**DIRECTIONS:** Give back each line of the data exactly as it reads, minus the pictures.

Saved entries

↓↓↓

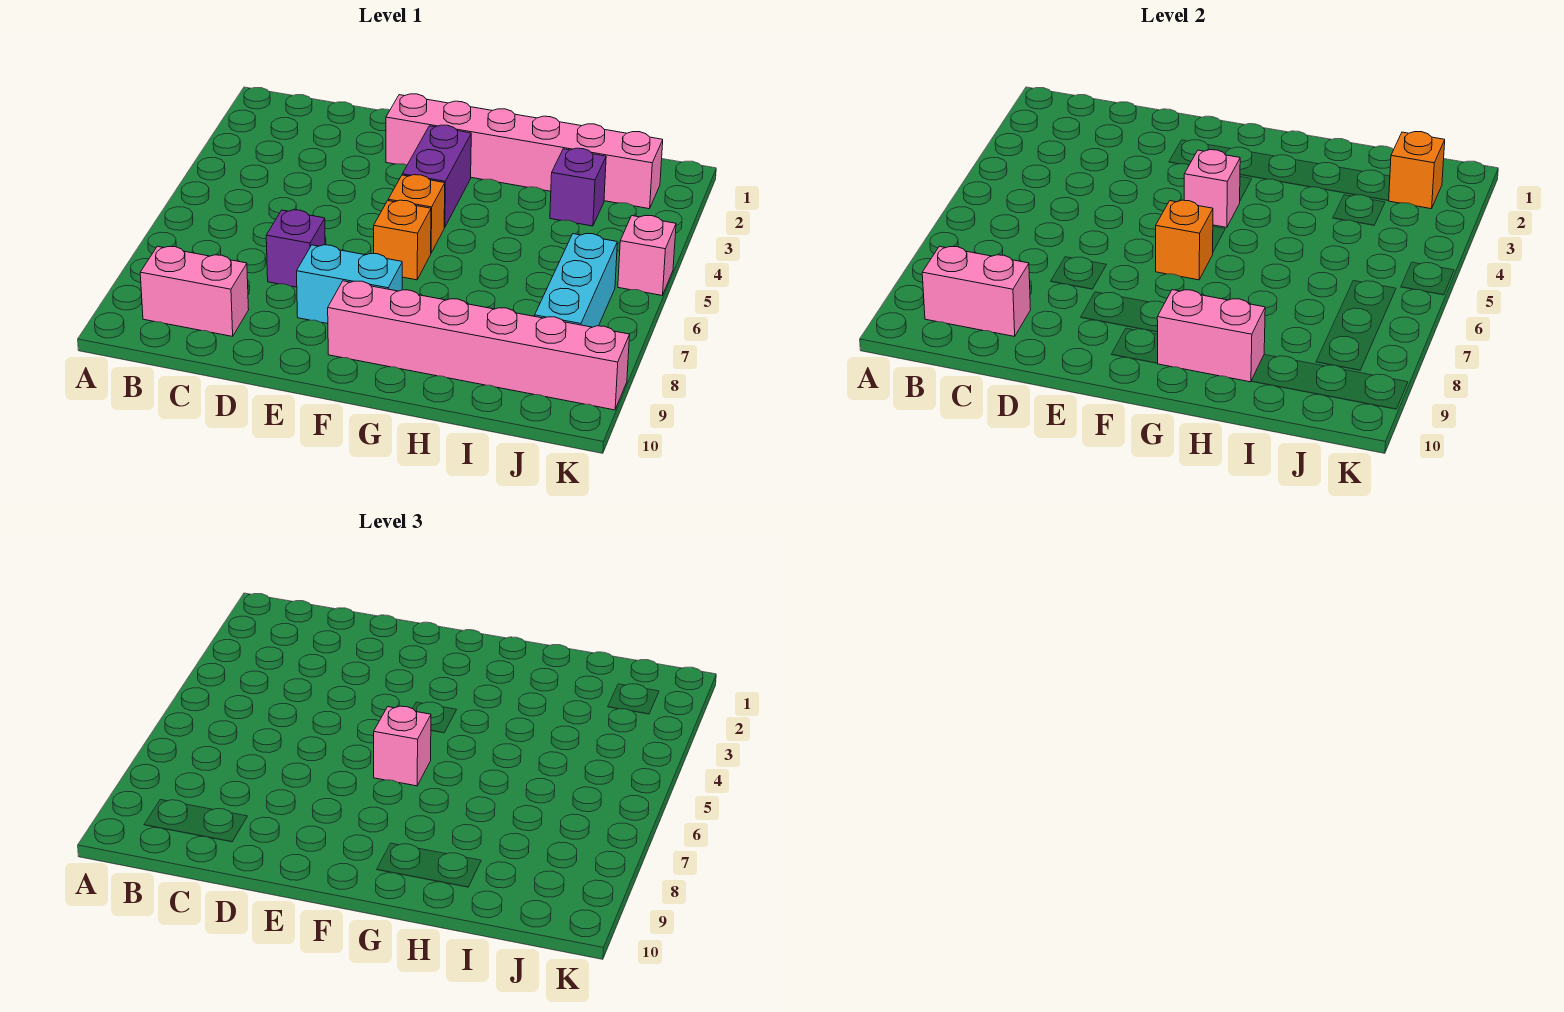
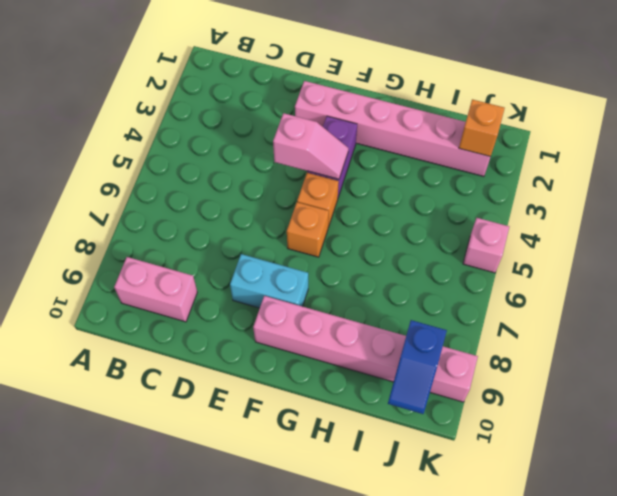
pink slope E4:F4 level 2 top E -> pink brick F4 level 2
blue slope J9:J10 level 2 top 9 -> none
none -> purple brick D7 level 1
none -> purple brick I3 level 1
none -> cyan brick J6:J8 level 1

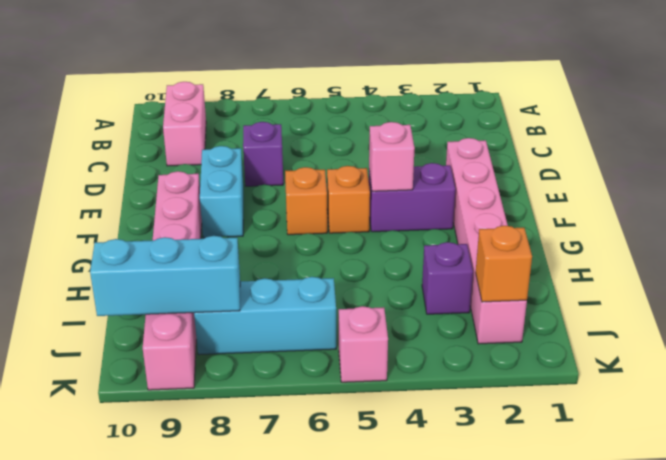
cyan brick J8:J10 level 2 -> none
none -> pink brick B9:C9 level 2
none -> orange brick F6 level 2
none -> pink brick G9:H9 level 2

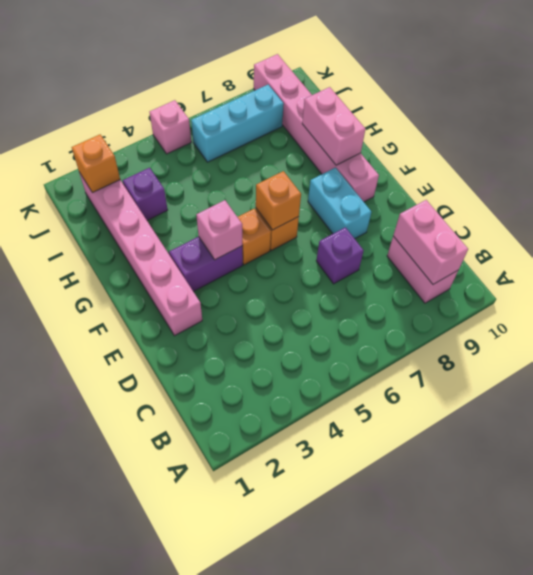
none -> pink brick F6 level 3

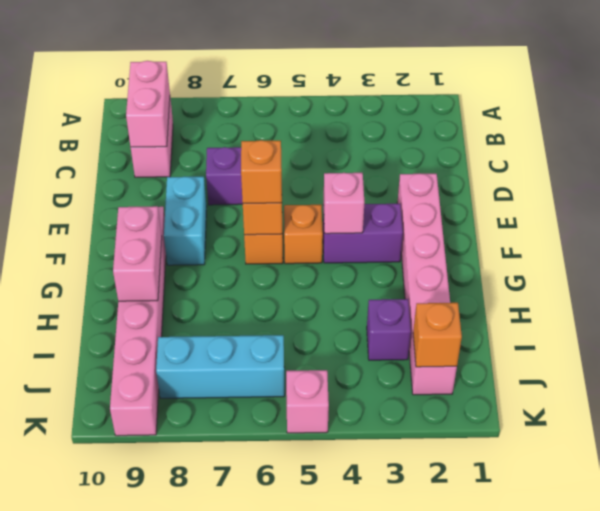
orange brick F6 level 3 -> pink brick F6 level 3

↑↑↑

**OUTPUT FOR THIS TASK:**
pink slope E4:F4 level 2 top E -> pink brick F4 level 2
blue slope J9:J10 level 2 top 9 -> none
none -> purple brick D7 level 1
none -> purple brick I3 level 1
none -> cyan brick J6:J8 level 1

cyan brick J8:J10 level 2 -> none
none -> pink brick B9:C9 level 2
none -> orange brick F6 level 2
none -> pink brick G9:H9 level 2

none -> pink brick F6 level 3

orange brick F6 level 3 -> pink brick F6 level 3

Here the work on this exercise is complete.